TASK DETAILS. Please output exactly the lines that run from the line with "C3: none -> 100nF (GND, VRAW)" through the final line of the data, inclusive, and nothing more.

────────────────

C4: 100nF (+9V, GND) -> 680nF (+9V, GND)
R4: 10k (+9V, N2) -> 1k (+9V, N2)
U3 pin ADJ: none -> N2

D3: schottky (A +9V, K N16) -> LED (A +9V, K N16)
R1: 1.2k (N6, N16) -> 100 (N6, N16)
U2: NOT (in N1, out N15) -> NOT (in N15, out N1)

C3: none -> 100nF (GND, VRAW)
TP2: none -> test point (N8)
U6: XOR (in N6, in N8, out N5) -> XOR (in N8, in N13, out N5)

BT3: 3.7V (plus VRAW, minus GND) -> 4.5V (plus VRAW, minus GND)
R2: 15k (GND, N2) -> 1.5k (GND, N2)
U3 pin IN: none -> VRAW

────────────────

WRITTEN RESPONSE.
C3: none -> 100nF (GND, VRAW)
TP2: none -> test point (N8)
U6: XOR (in N6, in N8, out N5) -> XOR (in N8, in N13, out N5)

BT3: 3.7V (plus VRAW, minus GND) -> 4.5V (plus VRAW, minus GND)
R2: 15k (GND, N2) -> 1.5k (GND, N2)
U3 pin IN: none -> VRAW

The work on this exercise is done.